Records drawn from a dataset
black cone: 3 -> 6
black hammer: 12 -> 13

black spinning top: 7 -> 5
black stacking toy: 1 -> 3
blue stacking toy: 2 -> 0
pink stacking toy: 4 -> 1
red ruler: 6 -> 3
* * *
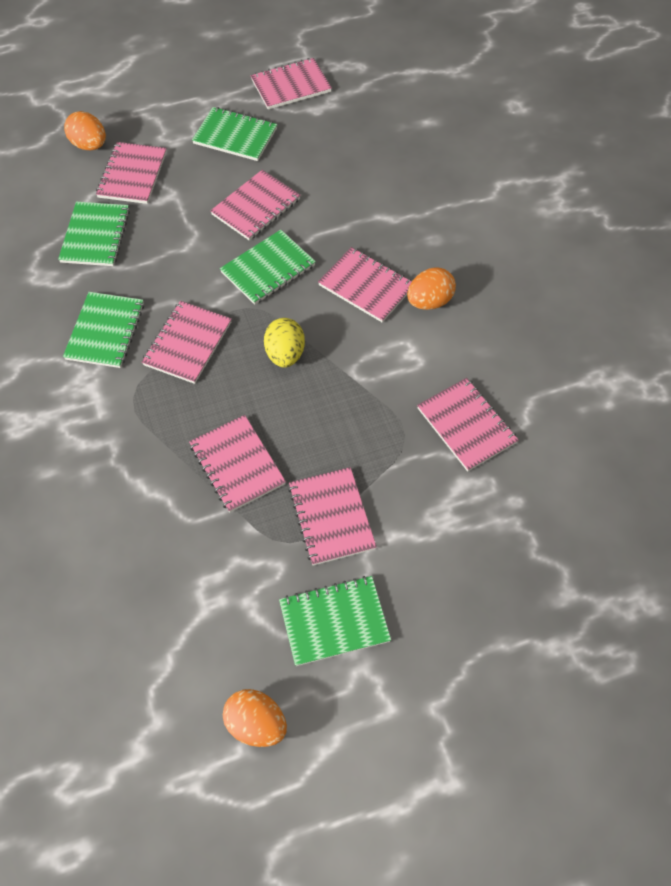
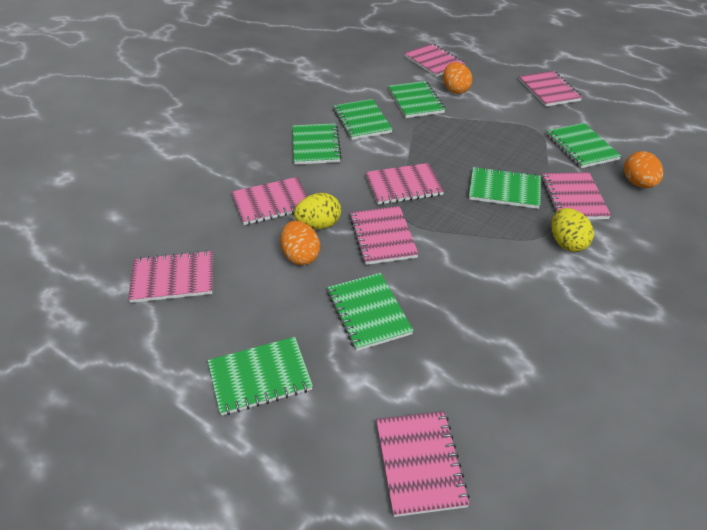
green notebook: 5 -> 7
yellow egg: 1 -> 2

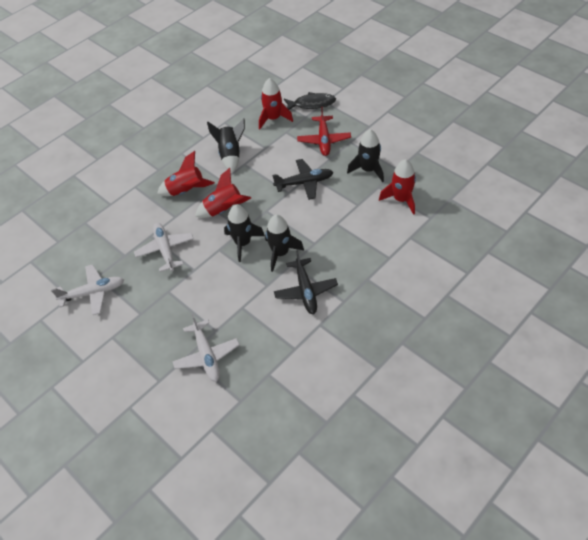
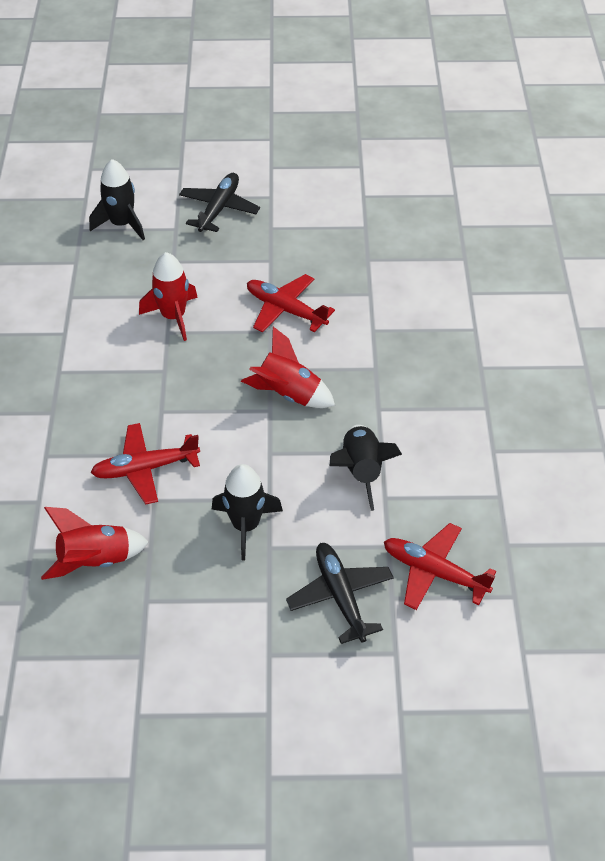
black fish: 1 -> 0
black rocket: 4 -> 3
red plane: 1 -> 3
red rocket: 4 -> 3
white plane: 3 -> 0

_Try it:_ Only one stretch of the entries above is wanted: the lines from the one containing "blue stacking toy: 2 -> 0" through the one containing "red ruler: 6 -> 3". Please reproduce it exactly.

_Response for this exercise:_
blue stacking toy: 2 -> 0
pink stacking toy: 4 -> 1
red ruler: 6 -> 3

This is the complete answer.